__PROBLEM__: When the line containing "D1: LED green" appears in the data below, begin copying there and stop only after the line containing "TP2: test point (U3/in+) -> test point (AOUT)".

__EXERCISE INPUTS__:

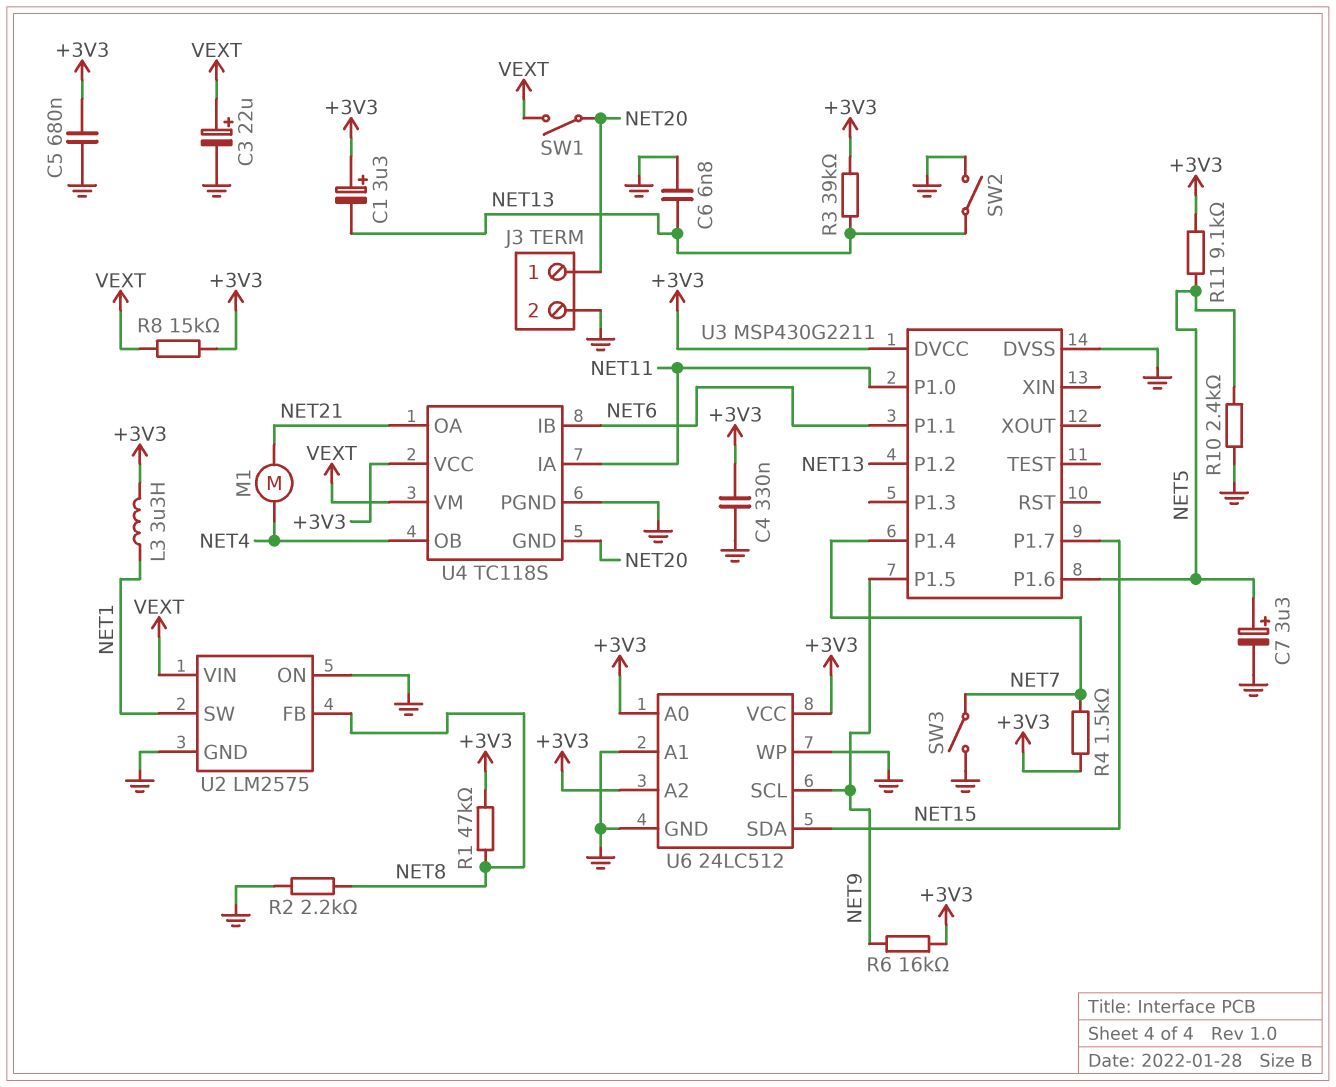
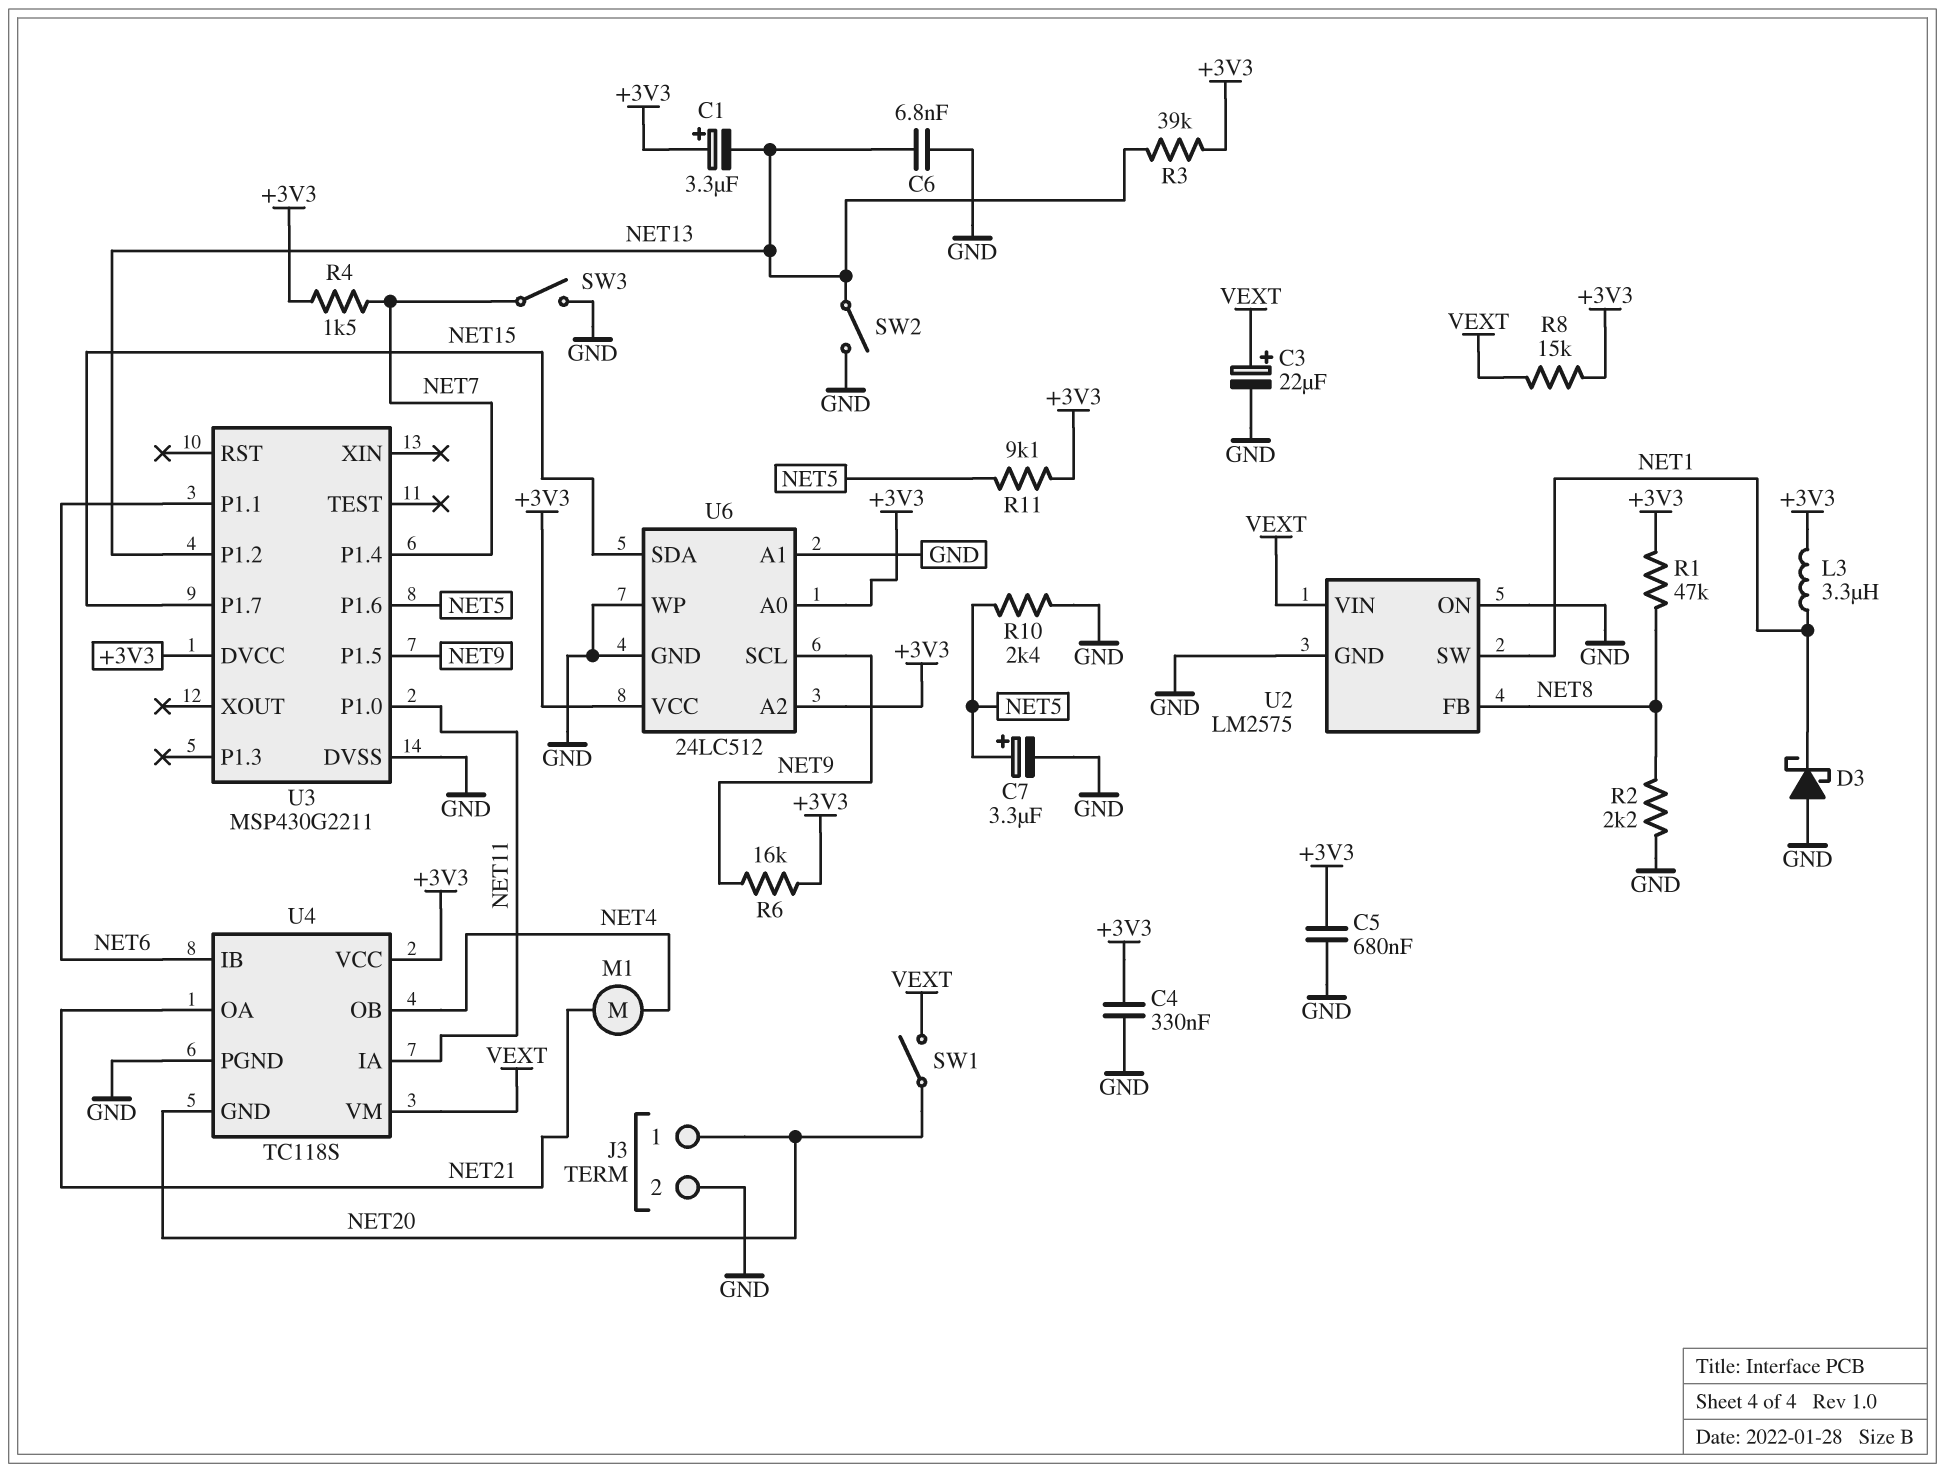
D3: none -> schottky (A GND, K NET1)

--

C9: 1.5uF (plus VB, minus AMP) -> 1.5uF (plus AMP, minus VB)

* * *

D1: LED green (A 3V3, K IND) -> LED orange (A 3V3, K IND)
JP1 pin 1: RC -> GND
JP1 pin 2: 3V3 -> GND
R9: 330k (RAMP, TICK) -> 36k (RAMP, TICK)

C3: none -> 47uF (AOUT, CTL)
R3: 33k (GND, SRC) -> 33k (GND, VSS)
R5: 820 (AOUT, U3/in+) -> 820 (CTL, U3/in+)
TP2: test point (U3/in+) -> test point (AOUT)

__EXERCISE RESPONSE__:
D1: LED green (A 3V3, K IND) -> LED orange (A 3V3, K IND)
JP1 pin 1: RC -> GND
JP1 pin 2: 3V3 -> GND
R9: 330k (RAMP, TICK) -> 36k (RAMP, TICK)

C3: none -> 47uF (AOUT, CTL)
R3: 33k (GND, SRC) -> 33k (GND, VSS)
R5: 820 (AOUT, U3/in+) -> 820 (CTL, U3/in+)
TP2: test point (U3/in+) -> test point (AOUT)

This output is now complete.